DATA FOR REVIEW:
[Start of section]

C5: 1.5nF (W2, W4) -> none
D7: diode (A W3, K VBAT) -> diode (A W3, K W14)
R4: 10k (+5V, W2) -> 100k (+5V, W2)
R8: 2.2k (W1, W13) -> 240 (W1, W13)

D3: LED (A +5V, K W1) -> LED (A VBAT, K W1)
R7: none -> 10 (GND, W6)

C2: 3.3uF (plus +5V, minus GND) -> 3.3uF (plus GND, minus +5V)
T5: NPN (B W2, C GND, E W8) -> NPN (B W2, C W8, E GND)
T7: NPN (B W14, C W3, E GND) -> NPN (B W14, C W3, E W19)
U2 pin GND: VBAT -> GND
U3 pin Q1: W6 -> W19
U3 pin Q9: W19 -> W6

[End of section]
[Start of section]

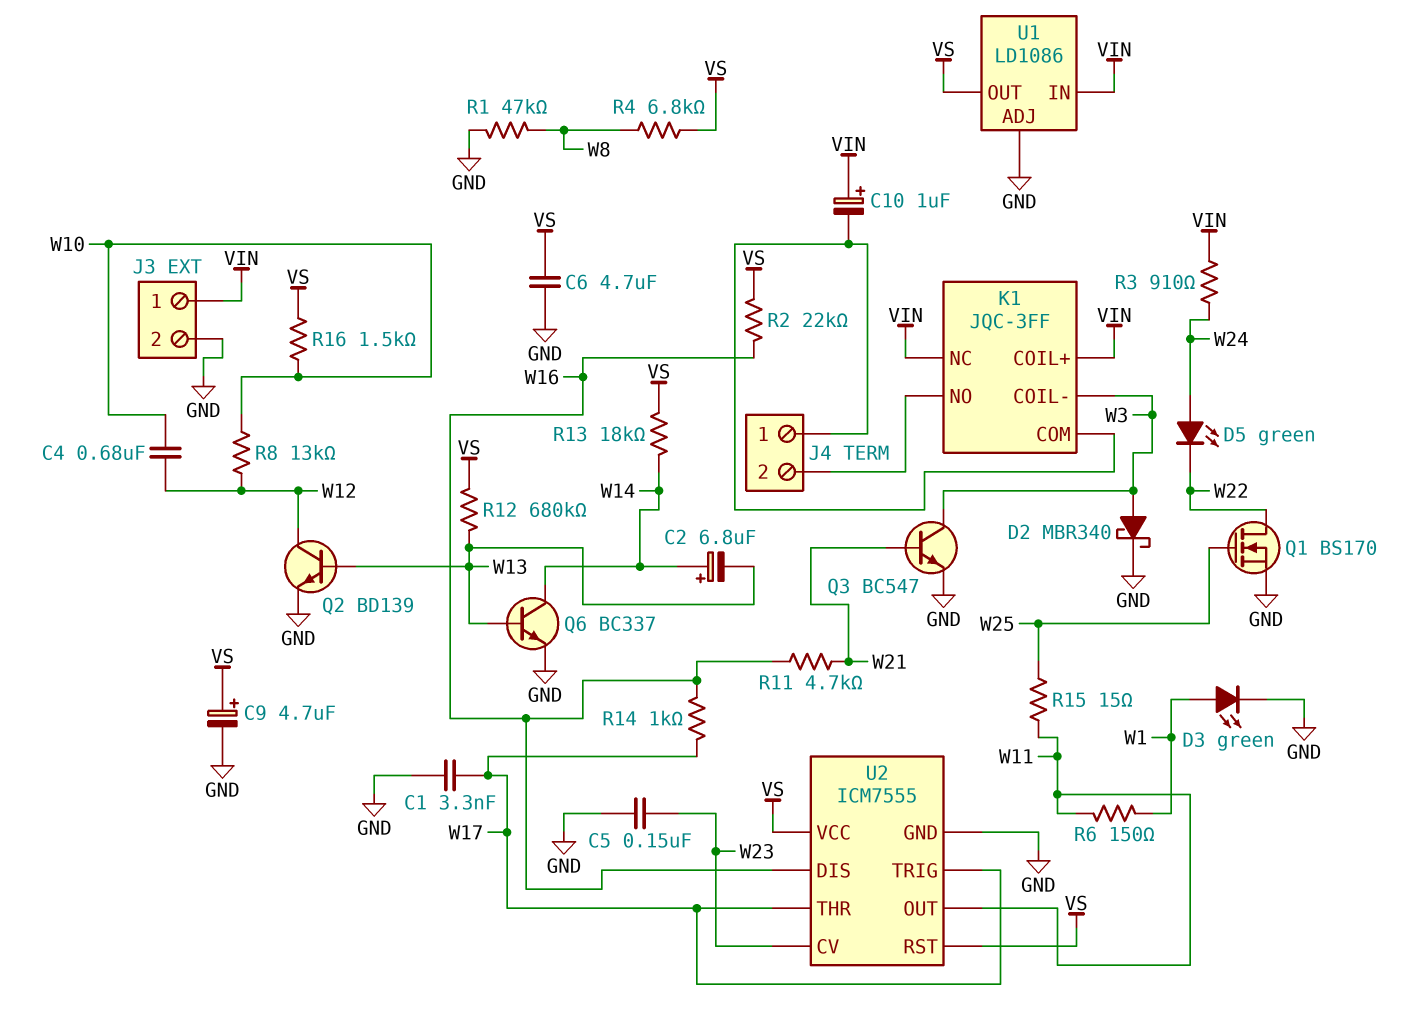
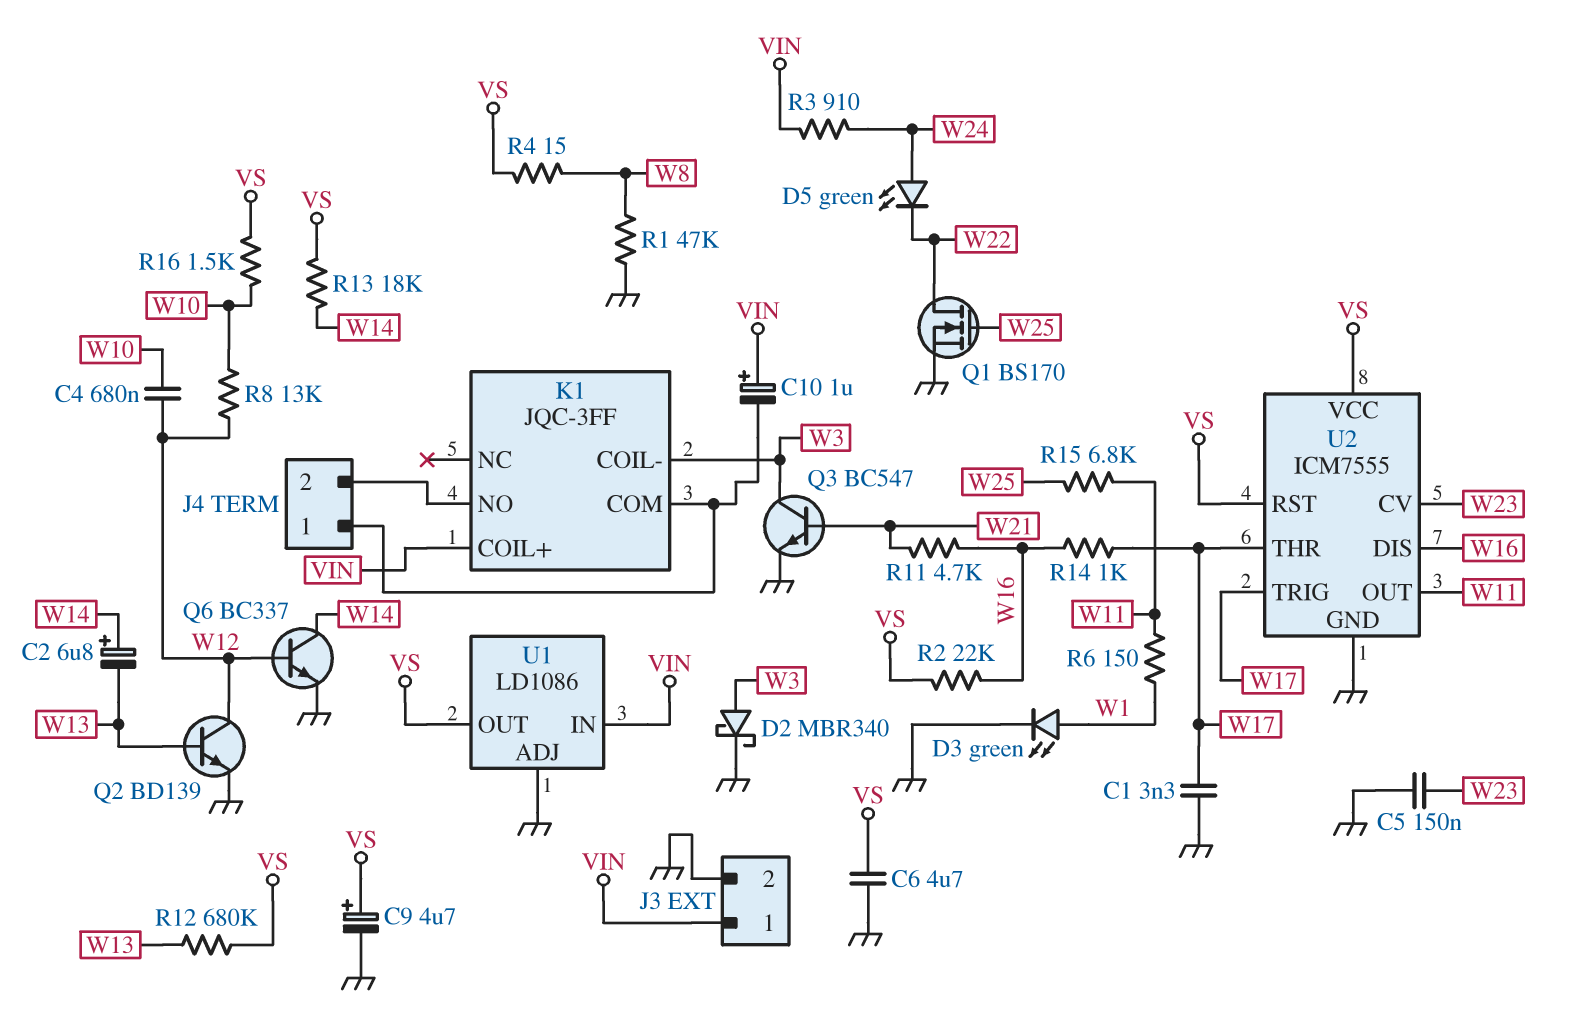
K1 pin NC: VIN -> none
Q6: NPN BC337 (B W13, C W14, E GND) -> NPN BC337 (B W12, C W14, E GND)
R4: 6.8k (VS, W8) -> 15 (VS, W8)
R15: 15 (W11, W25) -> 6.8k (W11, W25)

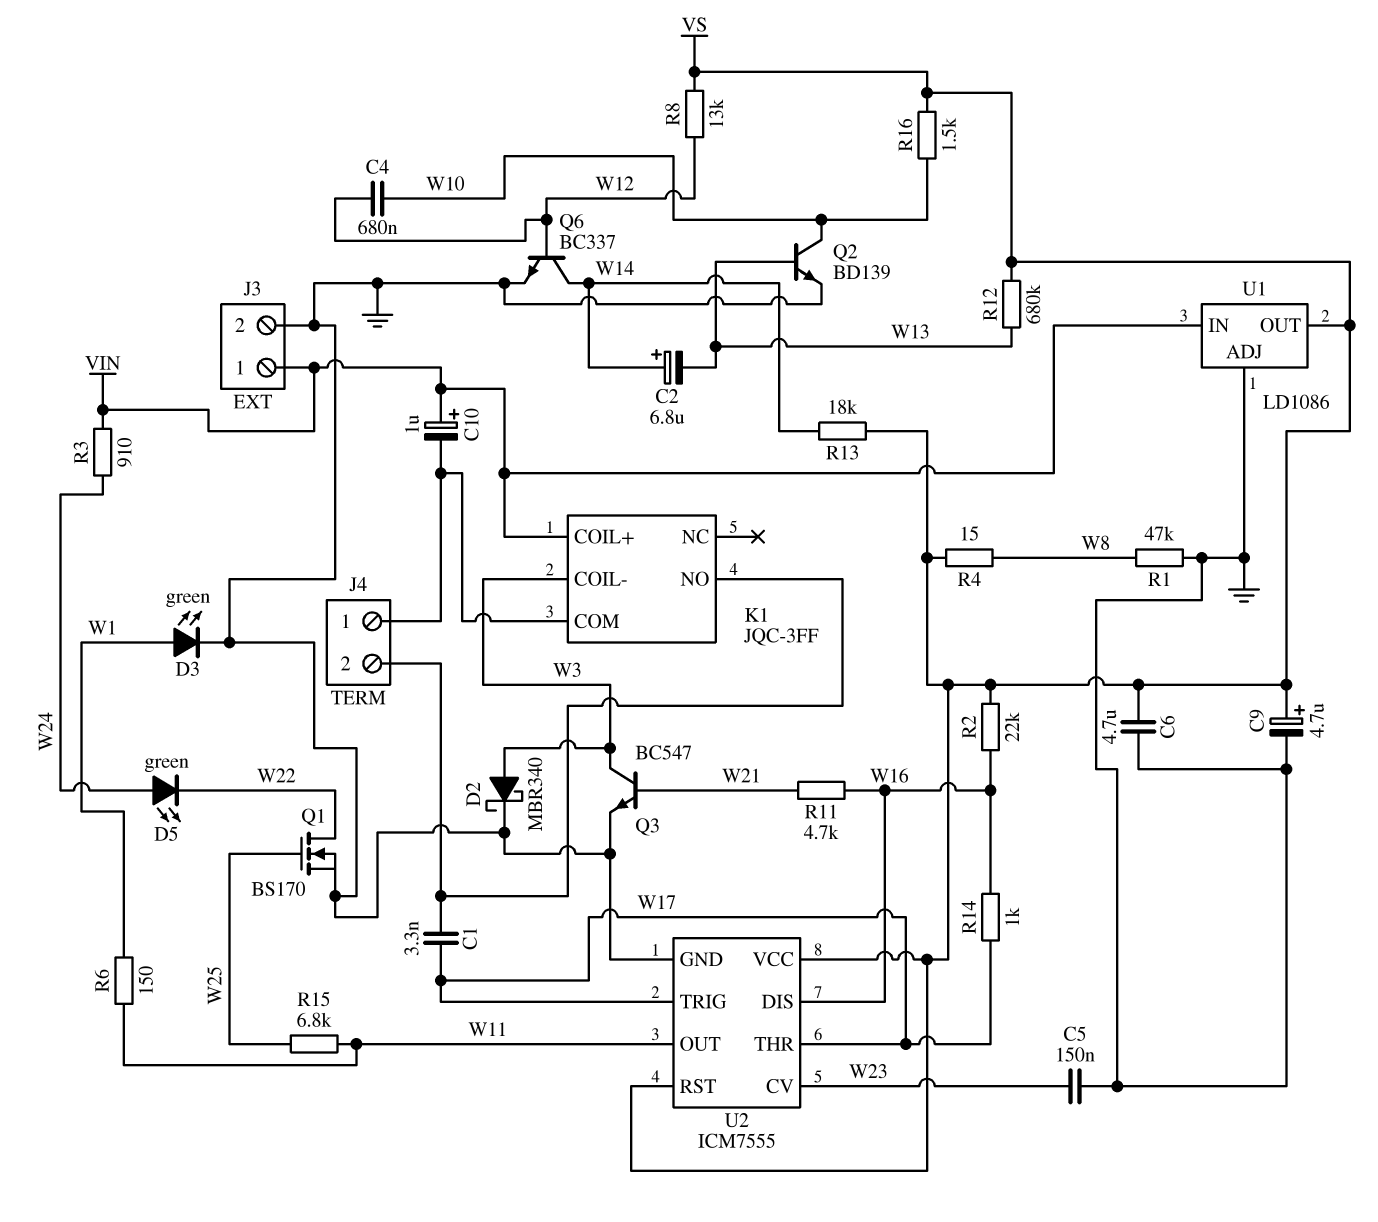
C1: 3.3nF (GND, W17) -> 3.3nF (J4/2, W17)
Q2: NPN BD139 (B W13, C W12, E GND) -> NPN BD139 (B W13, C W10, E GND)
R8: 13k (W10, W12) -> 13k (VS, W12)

[End of section]

TASK TO CARRY OUT:
Could you show every line of the material that includes the string "none"?

COMPLETED TASK:
C5: 1.5nF (W2, W4) -> none
R7: none -> 10 (GND, W6)
K1 pin NC: VIN -> none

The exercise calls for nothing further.